ASSIGNMENT >> Copy, word for word, the opening line of the data and each line after it until the line that contains "U29: NOR (in", which is included. Leave the pictures out.

•••••

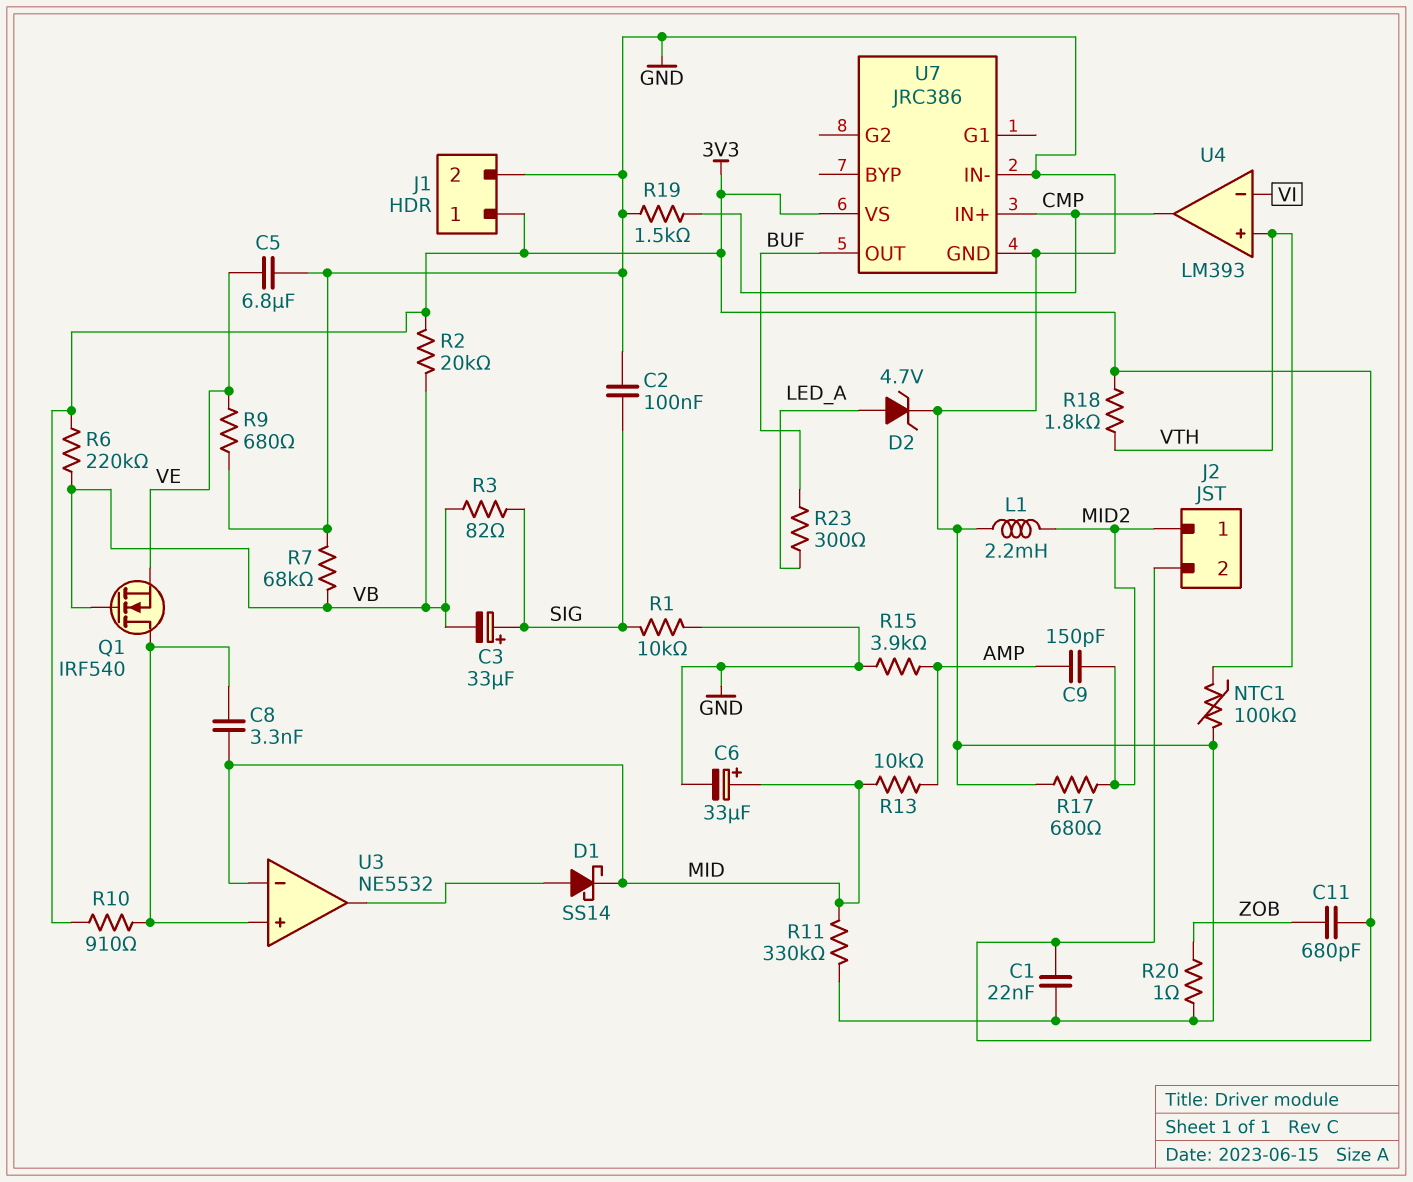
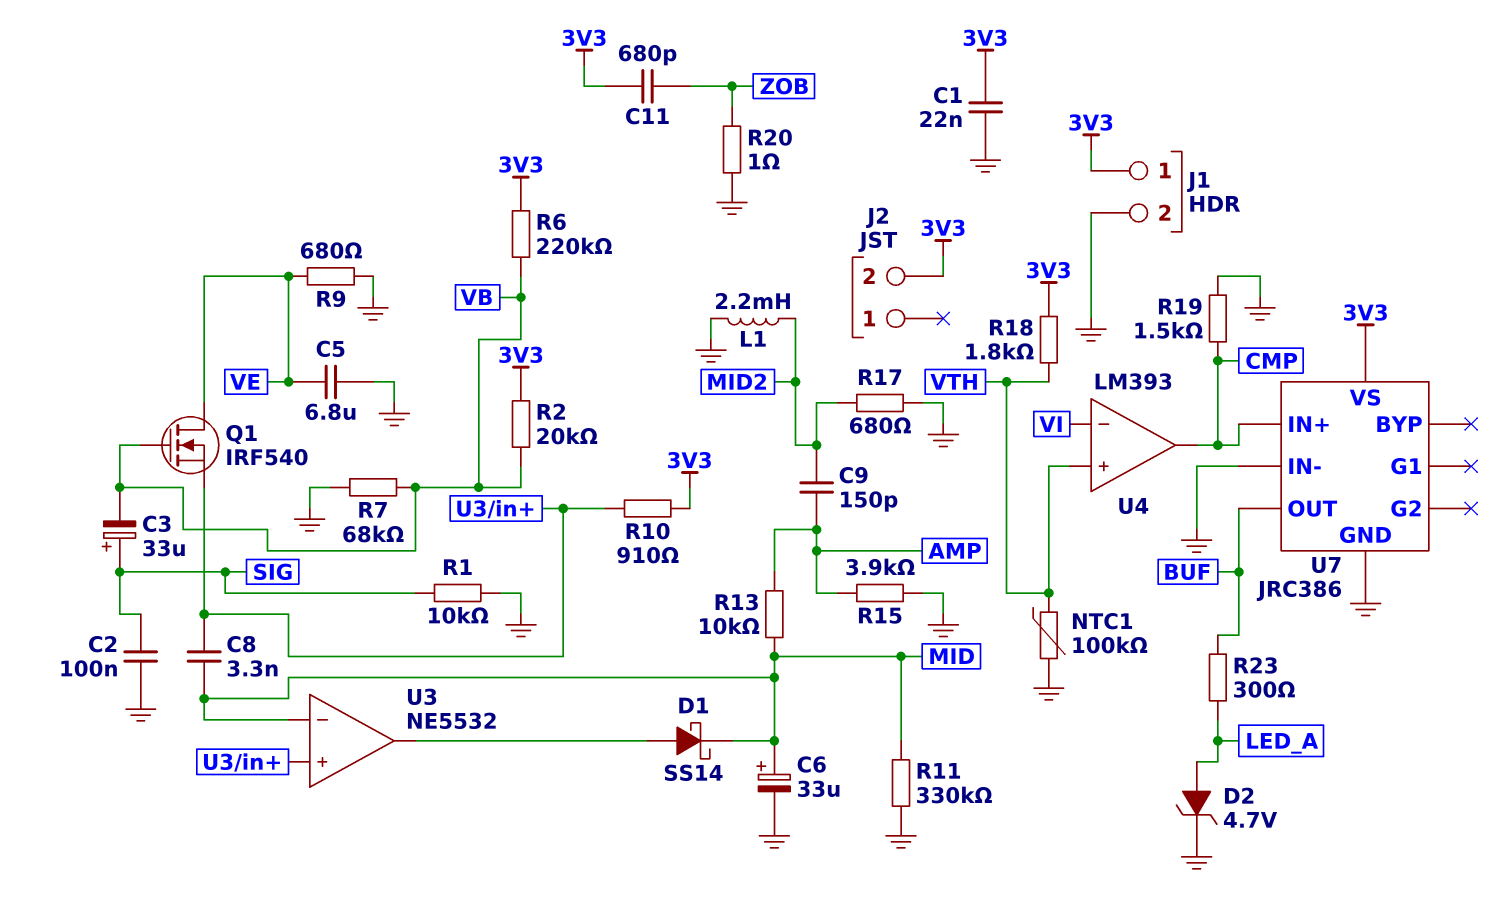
J2 pin 1: MID2 -> none
Q1: NMOS IRF540 (G VB, D U3/in+, S VE) -> NMOS IRF540 (G VB, D VE, S U3/in+)
R3: 82 (SIG, VB) -> none

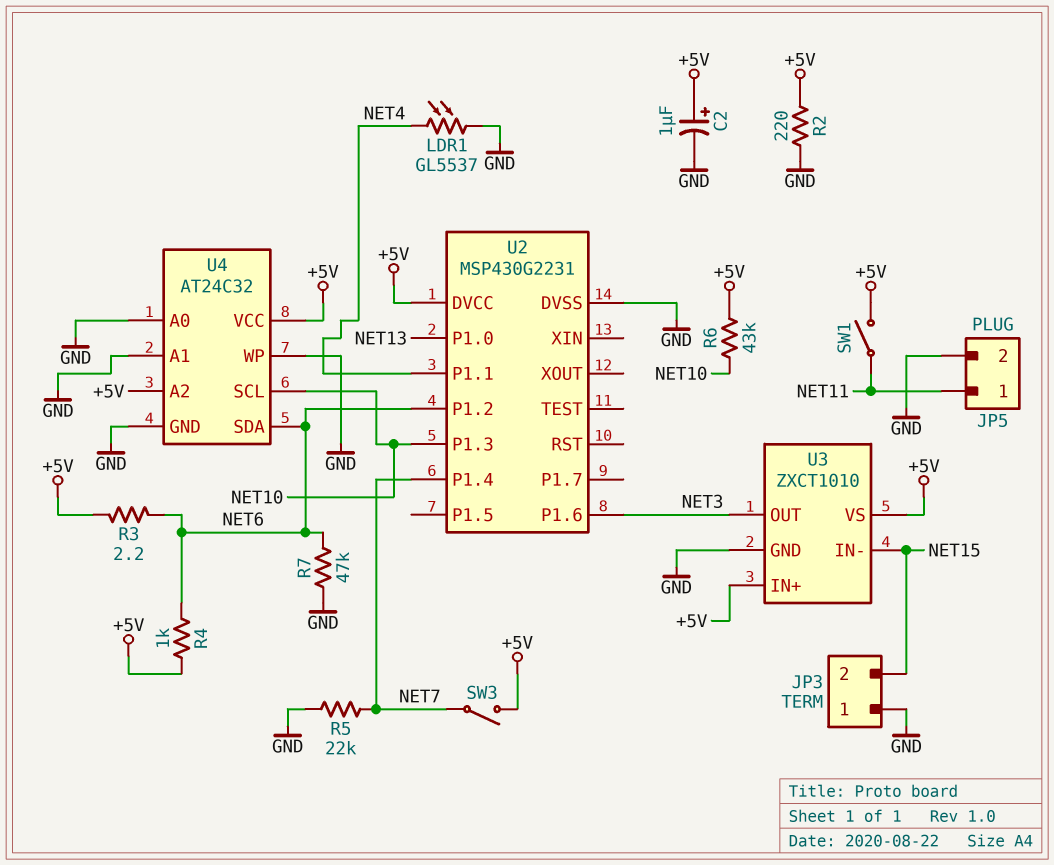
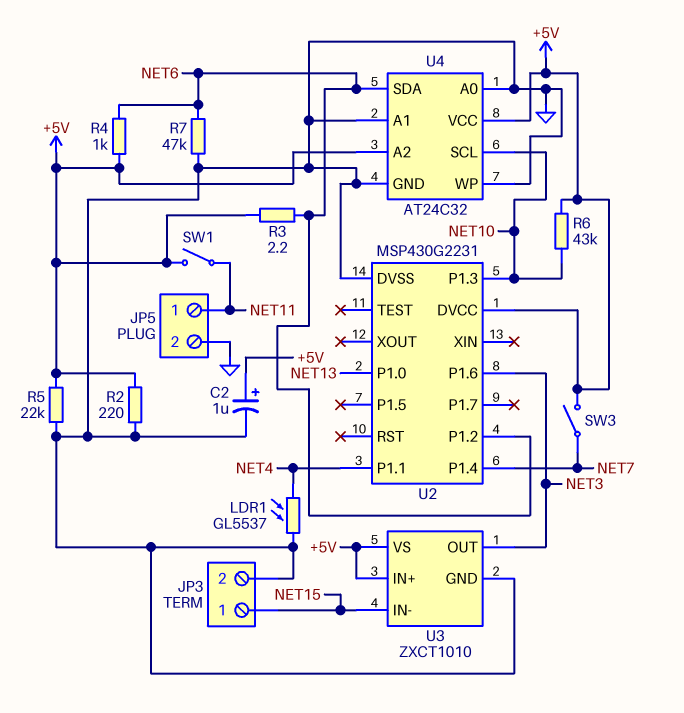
JP3 pin 1: GND -> NET15
JP3 pin 2: NET15 -> GND
R5: 22k (GND, NET7) -> 22k (+5V, GND)

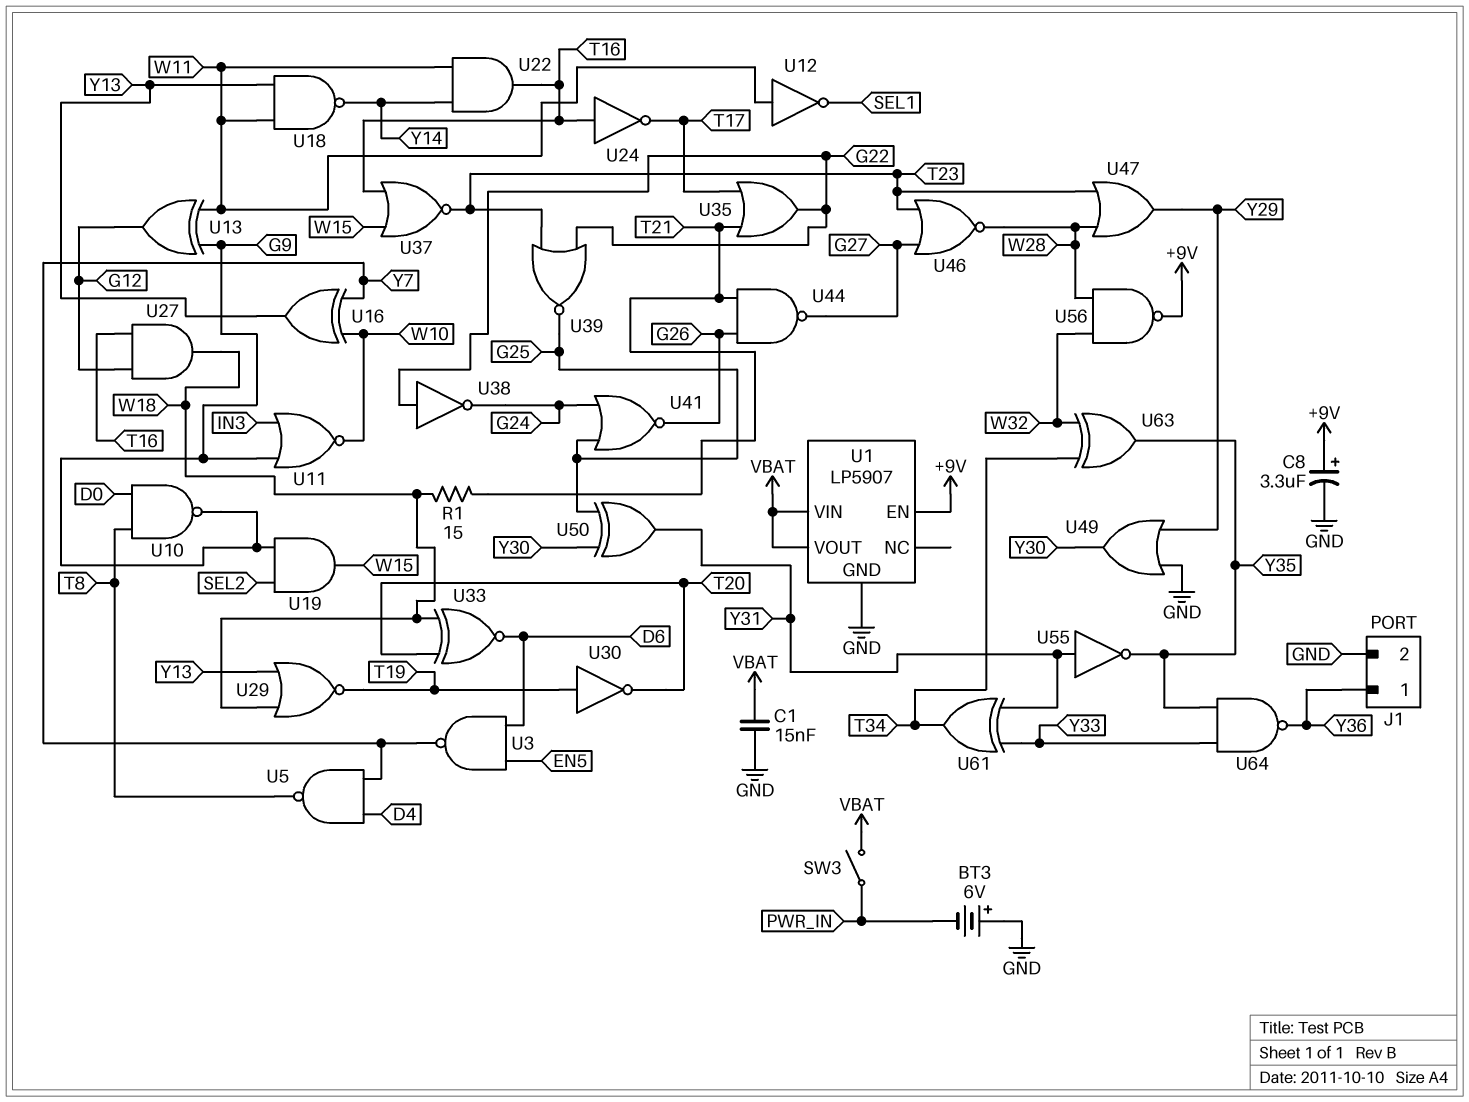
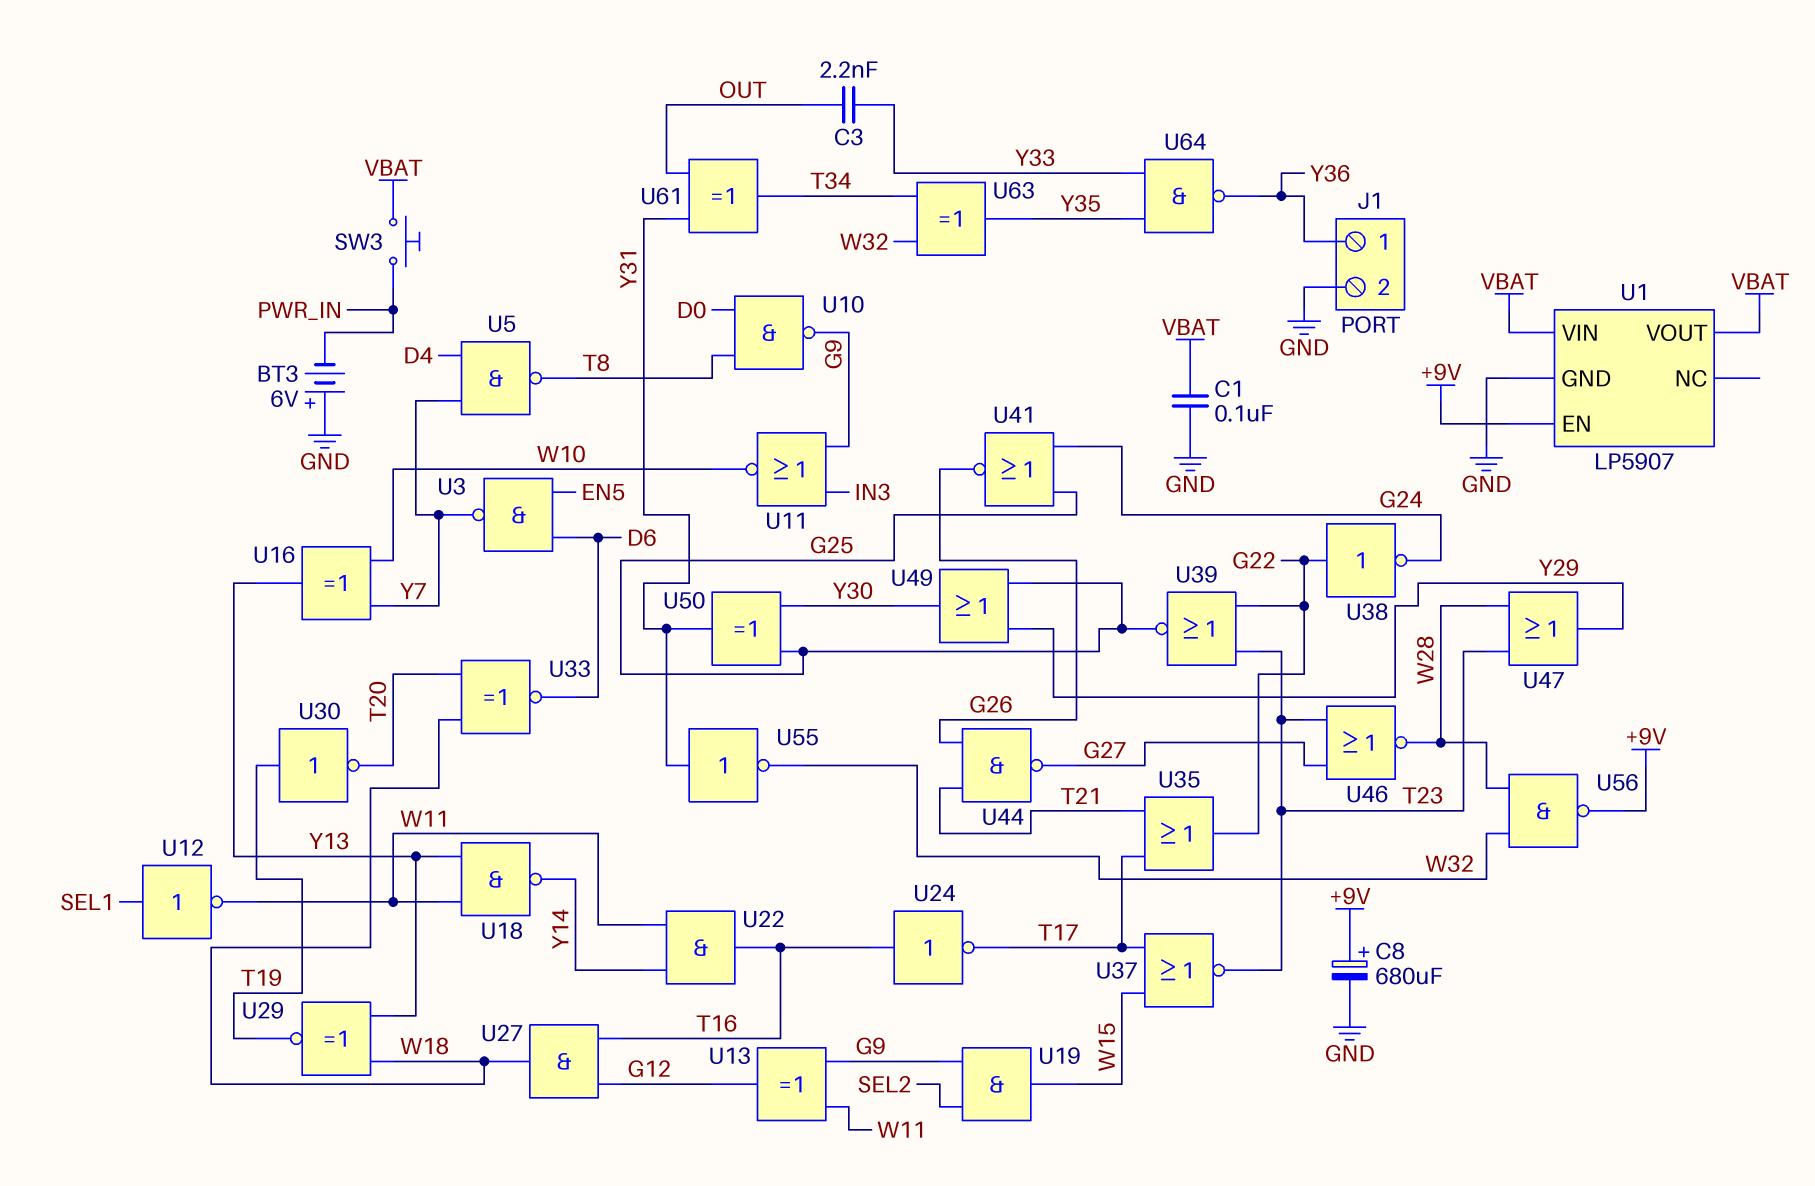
C1: 15nF (GND, VBAT) -> 100nF (GND, VBAT)
C3: none -> 2.2nF (OUT, Y33)
C8: 3.3uF (plus +9V, minus GND) -> 680uF (plus +9V, minus GND)
R1: 15 (T21, W18) -> none
SW3: switch (PWR_IN, VBAT) -> button (PWR_IN, VBAT)
U12: NOT (in W11, out SEL1) -> NOT (in SEL1, out W11)
U29: NOR (in W18, in Y13, out T19) -> XNOR (in W18, in Y13, out T19)
U37: NOR (in T16, in W15, out T23) -> NOR (in T17, in W15, out T23)
U49: OR (in GND, in Y29, out Y30) -> OR (in G25, in Y29, out Y30)
U55: NOT (in Y31, out Y35) -> NOT (in Y31, out W32)
U61: XOR (in Y31, in Y33, out T34) -> XOR (in OUT, in Y31, out T34)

•••••

RESPONSE TO THE TASK >>
J2 pin 1: MID2 -> none
Q1: NMOS IRF540 (G VB, D U3/in+, S VE) -> NMOS IRF540 (G VB, D VE, S U3/in+)
R3: 82 (SIG, VB) -> none

JP3 pin 1: GND -> NET15
JP3 pin 2: NET15 -> GND
R5: 22k (GND, NET7) -> 22k (+5V, GND)

C1: 15nF (GND, VBAT) -> 100nF (GND, VBAT)
C3: none -> 2.2nF (OUT, Y33)
C8: 3.3uF (plus +9V, minus GND) -> 680uF (plus +9V, minus GND)
R1: 15 (T21, W18) -> none
SW3: switch (PWR_IN, VBAT) -> button (PWR_IN, VBAT)
U12: NOT (in W11, out SEL1) -> NOT (in SEL1, out W11)
U29: NOR (in W18, in Y13, out T19) -> XNOR (in W18, in Y13, out T19)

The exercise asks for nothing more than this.